───── RECORDED DATA ─────

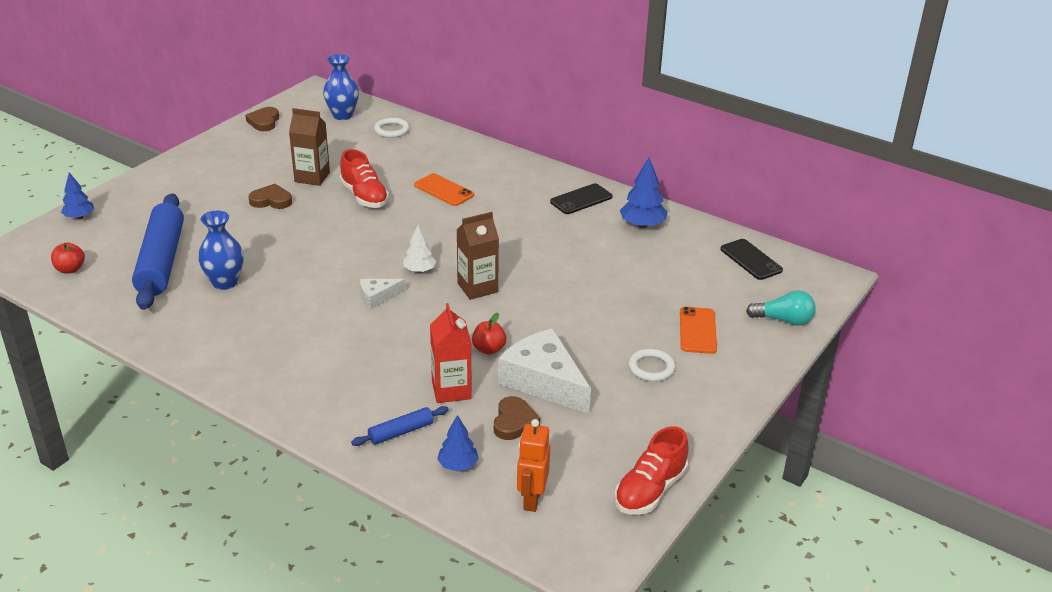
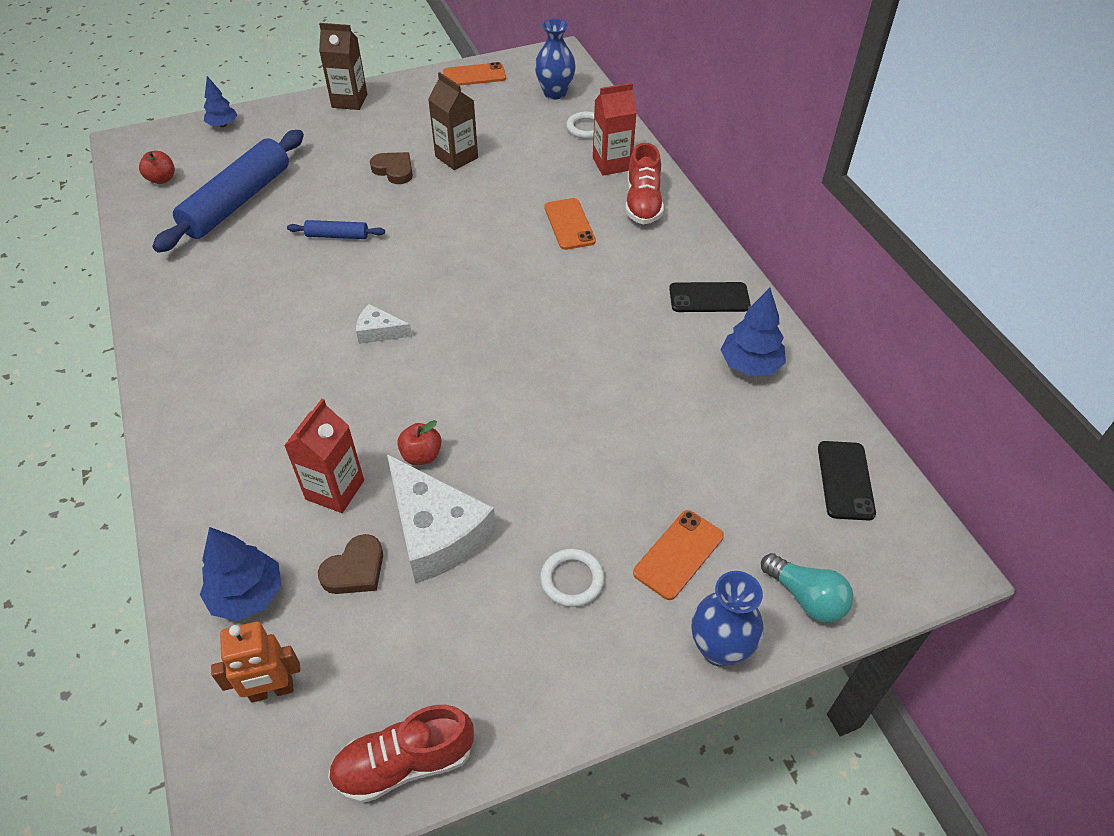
camera: 35 degrees right, 15 degrees up
(225, 282) = (264, 250): blue vase -> blue vase (719, 648)
(264, 122) = (474, 75): brown heart -> orange phone
(364, 196) = (483, 200): red shoe -> red shoe (643, 203)
(401, 432) = (238, 517): blue rolling pin -> blue rolling pin (337, 236)
(419, 270) = (450, 317): white tree -> none
(434, 146) = (612, 164): none -> red carton
(458, 465) = (247, 595): blue tree -> blue tree, size x1.52
(477, 288) = (486, 367): brown carton -> brown carton (349, 101)
(531, 499) = (272, 690): orange robot -> orange robot turned 150 degrees counterclockwise
(543, 381) = (436, 531): white cheese -> white cheese turned 150 degrees clockwise

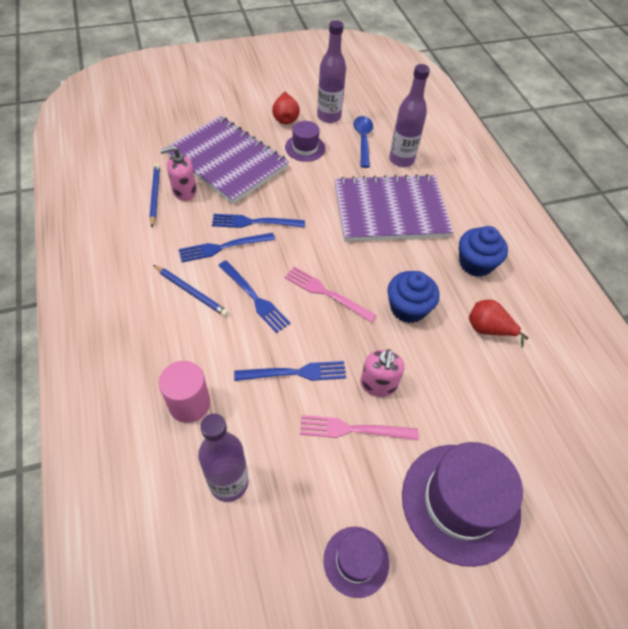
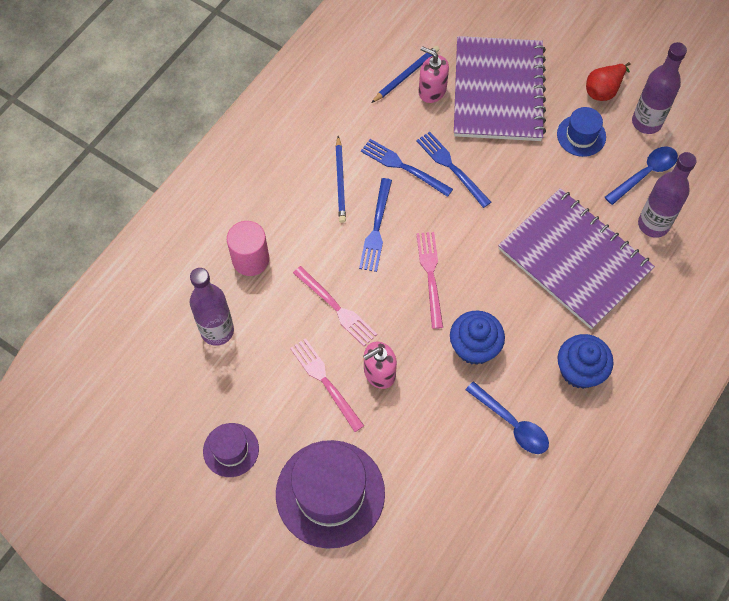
camera: 55 degrees right, 10 degrees up
(295, 373) = (336, 308): blue fork -> pink fork
(305, 148) = (581, 135): purple hat -> blue hat
(488, 329) = (512, 423): red pear -> blue spoon

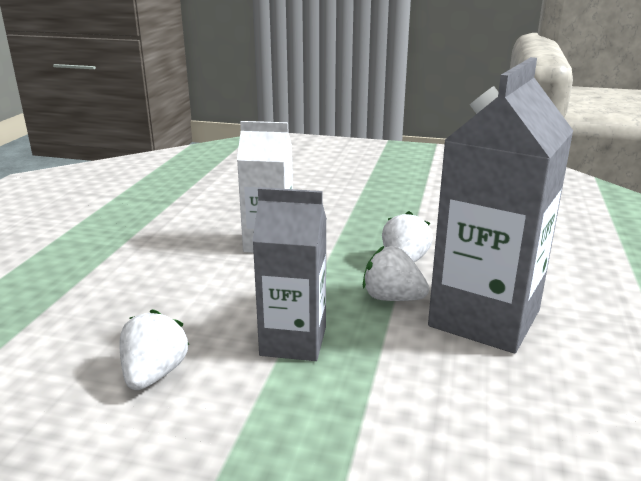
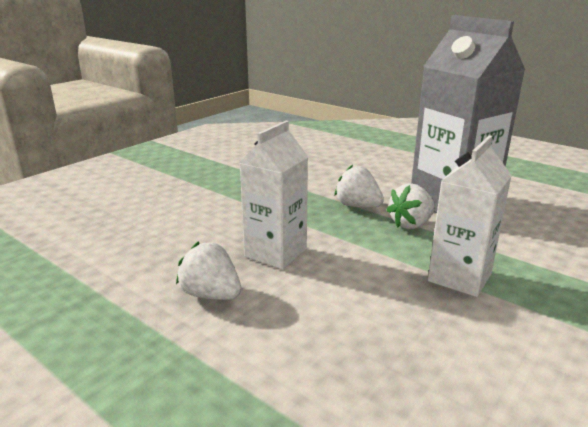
camera: 65 degrees left, 0 degrees up
(154, 374) = (494, 360): white strawberry -> white strawberry (211, 295)
(293, 341) = (459, 277): grey carton -> white carton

─────

EXERCISE OBJECTIVE:
Locate the word "degrees" in the entries, and copy every line where it is found.

THE ANSWER:
camera: 35 degrees right, 15 degrees up
(531, 499) = (272, 690): orange robot -> orange robot turned 150 degrees counterclockwise
(543, 381) = (436, 531): white cheese -> white cheese turned 150 degrees clockwise
camera: 55 degrees right, 10 degrees up
camera: 65 degrees left, 0 degrees up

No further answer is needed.